Segment Start: Extracted records

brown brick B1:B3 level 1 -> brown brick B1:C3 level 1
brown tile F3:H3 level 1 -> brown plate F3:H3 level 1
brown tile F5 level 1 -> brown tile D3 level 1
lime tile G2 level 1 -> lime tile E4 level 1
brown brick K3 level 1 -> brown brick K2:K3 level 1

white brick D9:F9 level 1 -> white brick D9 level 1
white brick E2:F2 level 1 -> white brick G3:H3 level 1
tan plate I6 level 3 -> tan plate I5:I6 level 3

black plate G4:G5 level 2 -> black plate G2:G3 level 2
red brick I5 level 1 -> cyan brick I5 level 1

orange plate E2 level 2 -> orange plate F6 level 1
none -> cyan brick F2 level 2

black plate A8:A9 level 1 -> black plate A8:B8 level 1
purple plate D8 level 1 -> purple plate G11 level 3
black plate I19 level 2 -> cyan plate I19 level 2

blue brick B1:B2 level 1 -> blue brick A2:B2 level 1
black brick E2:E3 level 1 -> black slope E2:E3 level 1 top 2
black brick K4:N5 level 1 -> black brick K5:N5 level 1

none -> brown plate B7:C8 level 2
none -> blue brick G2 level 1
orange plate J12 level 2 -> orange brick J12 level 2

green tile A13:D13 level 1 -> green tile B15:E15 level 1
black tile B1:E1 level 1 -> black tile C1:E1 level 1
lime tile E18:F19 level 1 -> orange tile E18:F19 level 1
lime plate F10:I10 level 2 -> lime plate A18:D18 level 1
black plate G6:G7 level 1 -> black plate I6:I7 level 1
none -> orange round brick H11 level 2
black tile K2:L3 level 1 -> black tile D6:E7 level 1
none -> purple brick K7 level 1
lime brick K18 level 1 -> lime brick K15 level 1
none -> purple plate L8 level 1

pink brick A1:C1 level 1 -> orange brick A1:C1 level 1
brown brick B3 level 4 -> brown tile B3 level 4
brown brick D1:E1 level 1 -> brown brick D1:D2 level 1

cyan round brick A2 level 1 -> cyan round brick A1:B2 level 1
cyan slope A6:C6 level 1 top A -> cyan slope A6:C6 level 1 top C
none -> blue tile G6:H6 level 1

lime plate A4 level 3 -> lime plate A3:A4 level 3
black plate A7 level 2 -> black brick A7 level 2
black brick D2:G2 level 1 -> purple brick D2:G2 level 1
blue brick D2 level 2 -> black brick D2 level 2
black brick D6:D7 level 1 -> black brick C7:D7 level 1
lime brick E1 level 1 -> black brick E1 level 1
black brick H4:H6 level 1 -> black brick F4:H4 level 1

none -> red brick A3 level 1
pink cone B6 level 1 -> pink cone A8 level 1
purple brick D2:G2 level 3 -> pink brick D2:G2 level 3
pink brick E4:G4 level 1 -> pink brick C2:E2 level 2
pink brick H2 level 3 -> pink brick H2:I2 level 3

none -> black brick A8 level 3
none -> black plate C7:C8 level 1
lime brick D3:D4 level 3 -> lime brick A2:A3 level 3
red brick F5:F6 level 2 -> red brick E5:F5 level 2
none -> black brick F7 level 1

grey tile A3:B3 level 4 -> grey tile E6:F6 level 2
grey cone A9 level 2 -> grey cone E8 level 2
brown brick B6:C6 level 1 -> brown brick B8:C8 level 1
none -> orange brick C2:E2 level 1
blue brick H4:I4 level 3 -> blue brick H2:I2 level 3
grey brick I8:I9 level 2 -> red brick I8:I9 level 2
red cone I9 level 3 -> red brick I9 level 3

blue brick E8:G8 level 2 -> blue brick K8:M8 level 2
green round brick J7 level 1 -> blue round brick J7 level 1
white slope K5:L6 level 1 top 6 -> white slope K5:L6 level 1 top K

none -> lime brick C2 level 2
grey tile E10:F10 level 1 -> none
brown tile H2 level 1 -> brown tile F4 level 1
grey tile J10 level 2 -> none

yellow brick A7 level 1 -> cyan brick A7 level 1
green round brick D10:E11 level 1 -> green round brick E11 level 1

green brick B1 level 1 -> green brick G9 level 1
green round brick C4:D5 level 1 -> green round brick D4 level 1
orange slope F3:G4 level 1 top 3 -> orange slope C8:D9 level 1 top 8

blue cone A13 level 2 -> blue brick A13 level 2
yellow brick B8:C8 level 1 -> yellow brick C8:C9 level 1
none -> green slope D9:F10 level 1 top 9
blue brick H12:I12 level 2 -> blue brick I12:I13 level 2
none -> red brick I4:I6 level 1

Segment End: Extracted records

**Exercise description:** All that is wanted is an exact copy of the lines above from the one with "grey tile J10 level 2 -> none" through the one with "blue brick H12:I12", with both ends included.

**Task response:**
grey tile J10 level 2 -> none

yellow brick A7 level 1 -> cyan brick A7 level 1
green round brick D10:E11 level 1 -> green round brick E11 level 1

green brick B1 level 1 -> green brick G9 level 1
green round brick C4:D5 level 1 -> green round brick D4 level 1
orange slope F3:G4 level 1 top 3 -> orange slope C8:D9 level 1 top 8

blue cone A13 level 2 -> blue brick A13 level 2
yellow brick B8:C8 level 1 -> yellow brick C8:C9 level 1
none -> green slope D9:F10 level 1 top 9
blue brick H12:I12 level 2 -> blue brick I12:I13 level 2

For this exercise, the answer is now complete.